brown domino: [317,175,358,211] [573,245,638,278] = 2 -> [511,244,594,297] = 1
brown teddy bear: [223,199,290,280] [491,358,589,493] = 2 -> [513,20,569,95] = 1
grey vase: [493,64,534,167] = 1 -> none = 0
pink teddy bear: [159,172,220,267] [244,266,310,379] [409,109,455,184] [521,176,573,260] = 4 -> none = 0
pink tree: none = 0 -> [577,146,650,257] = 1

--------

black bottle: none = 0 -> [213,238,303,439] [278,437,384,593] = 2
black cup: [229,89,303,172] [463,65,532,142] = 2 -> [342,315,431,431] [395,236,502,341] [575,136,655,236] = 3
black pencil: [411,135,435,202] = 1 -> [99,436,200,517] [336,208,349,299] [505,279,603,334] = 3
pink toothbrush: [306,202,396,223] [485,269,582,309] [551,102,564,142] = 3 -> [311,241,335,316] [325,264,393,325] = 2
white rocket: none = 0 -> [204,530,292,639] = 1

--------

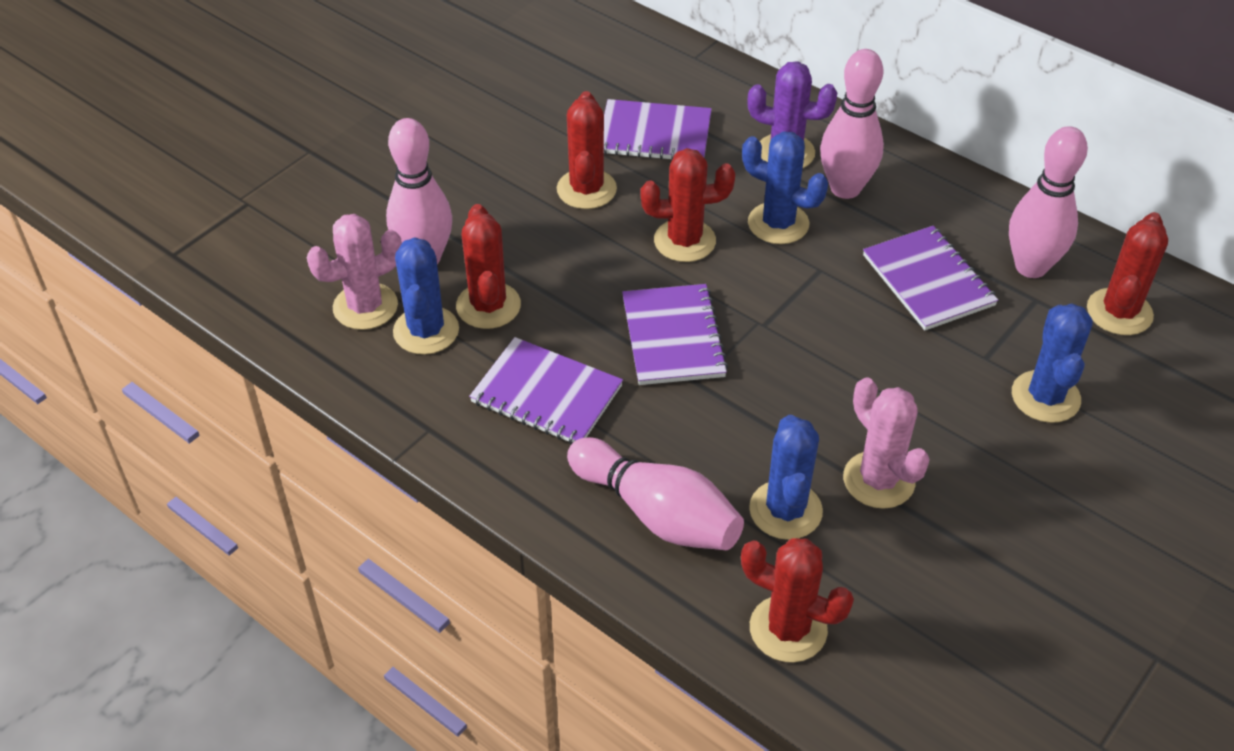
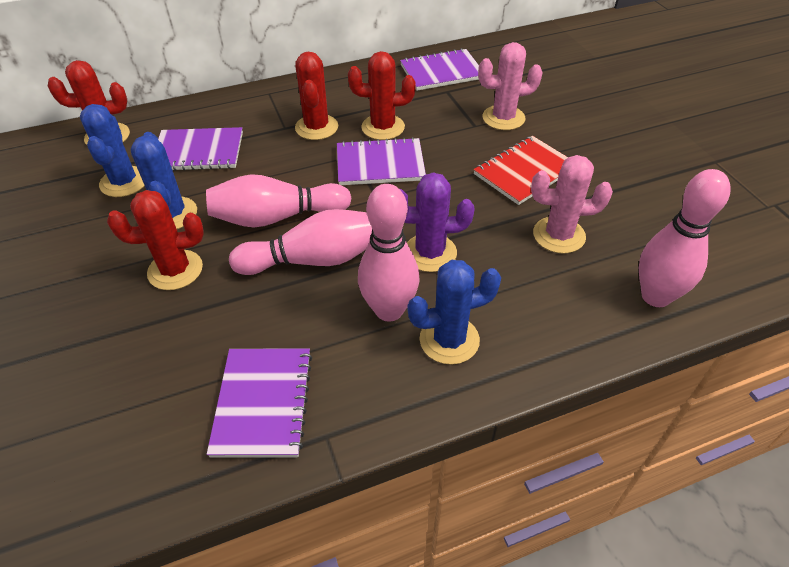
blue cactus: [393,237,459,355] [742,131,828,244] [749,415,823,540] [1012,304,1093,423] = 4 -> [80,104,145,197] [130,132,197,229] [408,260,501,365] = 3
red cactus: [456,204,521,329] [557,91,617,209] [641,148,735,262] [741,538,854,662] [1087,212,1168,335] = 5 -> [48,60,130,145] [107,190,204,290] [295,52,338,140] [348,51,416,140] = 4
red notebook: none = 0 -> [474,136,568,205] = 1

--------

Problem requirements:
Working from the data above, extract solely the lines from the one containing "black bottle: none" through the one containing "white rocket: none", exactly as they appear, both included.

Exercise result:
black bottle: none = 0 -> [213,238,303,439] [278,437,384,593] = 2
black cup: [229,89,303,172] [463,65,532,142] = 2 -> [342,315,431,431] [395,236,502,341] [575,136,655,236] = 3
black pencil: [411,135,435,202] = 1 -> [99,436,200,517] [336,208,349,299] [505,279,603,334] = 3
pink toothbrush: [306,202,396,223] [485,269,582,309] [551,102,564,142] = 3 -> [311,241,335,316] [325,264,393,325] = 2
white rocket: none = 0 -> [204,530,292,639] = 1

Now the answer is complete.